§ What the task asks
Please rewrite the items below as a JSON list of strings, one string per line, leaving out any blank lines.

§ Records for this task
◆ ◆ ◆ ◆ ◆

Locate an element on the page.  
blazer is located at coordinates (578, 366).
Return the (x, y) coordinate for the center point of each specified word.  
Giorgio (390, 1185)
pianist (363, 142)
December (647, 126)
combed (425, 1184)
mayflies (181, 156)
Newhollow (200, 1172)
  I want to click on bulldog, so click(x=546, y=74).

◆ ◆ ◆ ◆ ◆

§ Answer to the problem
[
  "Locate an element on the page.  ",
  "blazer is located at coordinates (578, 366).",
  "Return the (x, y) coordinate for the center point of each specified word.  ",
  "Giorgio (390, 1185)",
  "pianist (363, 142)",
  "December (647, 126)",
  "combed (425, 1184)",
  "mayflies (181, 156)",
  "Newhollow (200, 1172)",
  "  I want to click on bulldog, so click(x=546, y=74)."
]